Assignment
Reproduce each entry exactly as written.

*** Begin section ***

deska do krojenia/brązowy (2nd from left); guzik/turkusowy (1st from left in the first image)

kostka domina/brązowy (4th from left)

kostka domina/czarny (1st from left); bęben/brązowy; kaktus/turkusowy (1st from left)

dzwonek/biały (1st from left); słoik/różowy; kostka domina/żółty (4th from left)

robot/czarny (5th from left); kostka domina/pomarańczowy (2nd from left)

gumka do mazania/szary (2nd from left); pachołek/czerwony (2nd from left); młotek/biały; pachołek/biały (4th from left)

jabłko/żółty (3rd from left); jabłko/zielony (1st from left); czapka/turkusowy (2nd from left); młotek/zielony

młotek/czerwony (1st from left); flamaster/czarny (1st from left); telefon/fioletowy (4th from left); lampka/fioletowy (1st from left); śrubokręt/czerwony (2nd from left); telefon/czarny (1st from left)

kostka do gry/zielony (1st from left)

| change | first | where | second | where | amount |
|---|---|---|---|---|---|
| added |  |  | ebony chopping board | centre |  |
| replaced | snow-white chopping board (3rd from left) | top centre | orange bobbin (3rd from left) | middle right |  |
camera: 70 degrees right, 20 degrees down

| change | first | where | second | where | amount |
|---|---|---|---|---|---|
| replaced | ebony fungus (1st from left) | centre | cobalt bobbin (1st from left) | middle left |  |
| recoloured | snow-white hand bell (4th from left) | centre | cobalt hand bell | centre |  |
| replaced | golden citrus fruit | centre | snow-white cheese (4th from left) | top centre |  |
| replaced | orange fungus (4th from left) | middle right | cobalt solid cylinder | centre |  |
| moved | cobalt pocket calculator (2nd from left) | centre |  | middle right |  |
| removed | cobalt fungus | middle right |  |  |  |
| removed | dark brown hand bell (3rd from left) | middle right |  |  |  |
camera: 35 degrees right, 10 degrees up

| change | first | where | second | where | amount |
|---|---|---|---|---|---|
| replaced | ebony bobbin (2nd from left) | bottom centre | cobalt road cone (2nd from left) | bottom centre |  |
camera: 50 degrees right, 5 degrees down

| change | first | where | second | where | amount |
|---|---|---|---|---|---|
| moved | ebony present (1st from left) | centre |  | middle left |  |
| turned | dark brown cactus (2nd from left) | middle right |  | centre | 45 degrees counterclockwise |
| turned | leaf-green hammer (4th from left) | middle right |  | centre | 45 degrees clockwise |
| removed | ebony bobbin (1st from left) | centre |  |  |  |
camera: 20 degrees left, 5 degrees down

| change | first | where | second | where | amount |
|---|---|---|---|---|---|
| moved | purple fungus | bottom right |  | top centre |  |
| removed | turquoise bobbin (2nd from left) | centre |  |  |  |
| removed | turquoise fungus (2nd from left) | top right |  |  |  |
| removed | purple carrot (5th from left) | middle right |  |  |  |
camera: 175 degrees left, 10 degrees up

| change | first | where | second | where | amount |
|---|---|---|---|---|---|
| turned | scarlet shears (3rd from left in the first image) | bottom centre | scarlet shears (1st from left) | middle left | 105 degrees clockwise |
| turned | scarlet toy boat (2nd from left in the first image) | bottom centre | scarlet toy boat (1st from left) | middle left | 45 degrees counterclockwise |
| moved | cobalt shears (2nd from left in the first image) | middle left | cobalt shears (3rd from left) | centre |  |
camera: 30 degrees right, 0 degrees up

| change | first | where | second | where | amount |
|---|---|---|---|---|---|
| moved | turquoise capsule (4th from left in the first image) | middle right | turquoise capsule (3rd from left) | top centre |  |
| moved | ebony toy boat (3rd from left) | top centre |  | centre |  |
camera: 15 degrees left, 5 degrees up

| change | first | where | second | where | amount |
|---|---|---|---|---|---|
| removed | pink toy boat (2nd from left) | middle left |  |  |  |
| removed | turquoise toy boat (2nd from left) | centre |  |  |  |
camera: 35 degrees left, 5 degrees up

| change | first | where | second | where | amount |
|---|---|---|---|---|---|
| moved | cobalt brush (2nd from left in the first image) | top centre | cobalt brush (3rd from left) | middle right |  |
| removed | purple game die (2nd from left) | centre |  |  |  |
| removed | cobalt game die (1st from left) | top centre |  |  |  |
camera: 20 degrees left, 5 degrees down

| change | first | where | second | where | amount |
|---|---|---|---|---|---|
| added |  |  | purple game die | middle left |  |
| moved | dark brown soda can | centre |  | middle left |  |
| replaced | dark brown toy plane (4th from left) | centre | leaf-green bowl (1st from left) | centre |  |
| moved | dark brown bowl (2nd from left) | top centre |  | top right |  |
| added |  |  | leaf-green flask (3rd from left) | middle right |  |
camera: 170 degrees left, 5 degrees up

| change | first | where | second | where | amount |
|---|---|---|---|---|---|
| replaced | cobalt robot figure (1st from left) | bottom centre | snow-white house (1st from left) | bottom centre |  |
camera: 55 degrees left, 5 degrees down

*** End section ***

Task solution
deska do krojenia/brązowy (2nd from left); guzik/turkusowy (1st from left in the first image)

kostka domina/brązowy (4th from left)

kostka domina/czarny (1st from left); bęben/brązowy; kaktus/turkusowy (1st from left)

dzwonek/biały (1st from left); słoik/różowy; kostka domina/żółty (4th from left)

robot/czarny (5th from left); kostka domina/pomarańczowy (2nd from left)

gumka do mazania/szary (2nd from left); pachołek/czerwony (2nd from left); młotek/biały; pachołek/biały (4th from left)

jabłko/żółty (3rd from left); jabłko/zielony (1st from left); czapka/turkusowy (2nd from left); młotek/zielony

młotek/czerwony (1st from left); flamaster/czarny (1st from left); telefon/fioletowy (4th from left); lampka/fioletowy (1st from left); śrubokręt/czerwony (2nd from left); telefon/czarny (1st from left)

kostka do gry/zielony (1st from left)

| change | first | where | second | where | amount |
|---|---|---|---|---|---|
| added |  |  | ebony chopping board | centre |  |
| replaced | snow-white chopping board (3rd from left) | top centre | orange bobbin (3rd from left) | middle right |  |
camera: 70 degrees right, 20 degrees down

| change | first | where | second | where | amount |
|---|---|---|---|---|---|
| replaced | ebony fungus (1st from left) | centre | cobalt bobbin (1st from left) | middle left |  |
| recoloured | snow-white hand bell (4th from left) | centre | cobalt hand bell | centre |  |
| replaced | golden citrus fruit | centre | snow-white cheese (4th from left) | top centre |  |
| replaced | orange fungus (4th from left) | middle right | cobalt solid cylinder | centre |  |
| moved | cobalt pocket calculator (2nd from left) | centre |  | middle right |  |
| removed | cobalt fungus | middle right |  |  |  |
| removed | dark brown hand bell (3rd from left) | middle right |  |  |  |
camera: 35 degrees right, 10 degrees up

| change | first | where | second | where | amount |
|---|---|---|---|---|---|
| replaced | ebony bobbin (2nd from left) | bottom centre | cobalt road cone (2nd from left) | bottom centre |  |
camera: 50 degrees right, 5 degrees down

| change | first | where | second | where | amount |
|---|---|---|---|---|---|
| moved | ebony present (1st from left) | centre |  | middle left |  |
| turned | dark brown cactus (2nd from left) | middle right |  | centre | 45 degrees counterclockwise |
| turned | leaf-green hammer (4th from left) | middle right |  | centre | 45 degrees clockwise |
| removed | ebony bobbin (1st from left) | centre |  |  |  |
camera: 20 degrees left, 5 degrees down

| change | first | where | second | where | amount |
|---|---|---|---|---|---|
| moved | purple fungus | bottom right |  | top centre |  |
| removed | turquoise bobbin (2nd from left) | centre |  |  |  |
| removed | turquoise fungus (2nd from left) | top right |  |  |  |
| removed | purple carrot (5th from left) | middle right |  |  |  |
camera: 175 degrees left, 10 degrees up

| change | first | where | second | where | amount |
|---|---|---|---|---|---|
| turned | scarlet shears (3rd from left in the first image) | bottom centre | scarlet shears (1st from left) | middle left | 105 degrees clockwise |
| turned | scarlet toy boat (2nd from left in the first image) | bottom centre | scarlet toy boat (1st from left) | middle left | 45 degrees counterclockwise |
| moved | cobalt shears (2nd from left in the first image) | middle left | cobalt shears (3rd from left) | centre |  |
camera: 30 degrees right, 0 degrees up

| change | first | where | second | where | amount |
|---|---|---|---|---|---|
| moved | turquoise capsule (4th from left in the first image) | middle right | turquoise capsule (3rd from left) | top centre |  |
| moved | ebony toy boat (3rd from left) | top centre |  | centre |  |
camera: 15 degrees left, 5 degrees up

| change | first | where | second | where | amount |
|---|---|---|---|---|---|
| removed | pink toy boat (2nd from left) | middle left |  |  |  |
| removed | turquoise toy boat (2nd from left) | centre |  |  |  |
camera: 35 degrees left, 5 degrees up

| change | first | where | second | where | amount |
|---|---|---|---|---|---|
| moved | cobalt brush (2nd from left in the first image) | top centre | cobalt brush (3rd from left) | middle right |  |
| removed | purple game die (2nd from left) | centre |  |  |  |
| removed | cobalt game die (1st from left) | top centre |  |  |  |
camera: 20 degrees left, 5 degrees down

| change | first | where | second | where | amount |
|---|---|---|---|---|---|
| added |  |  | purple game die | middle left |  |
| moved | dark brown soda can | centre |  | middle left |  |
| replaced | dark brown toy plane (4th from left) | centre | leaf-green bowl (1st from left) | centre |  |
| moved | dark brown bowl (2nd from left) | top centre |  | top right |  |
| added |  |  | leaf-green flask (3rd from left) | middle right |  |
camera: 170 degrees left, 5 degrees up

| change | first | where | second | where | amount |
|---|---|---|---|---|---|
| replaced | cobalt robot figure (1st from left) | bottom centre | snow-white house (1st from left) | bottom centre |  |
camera: 55 degrees left, 5 degrees down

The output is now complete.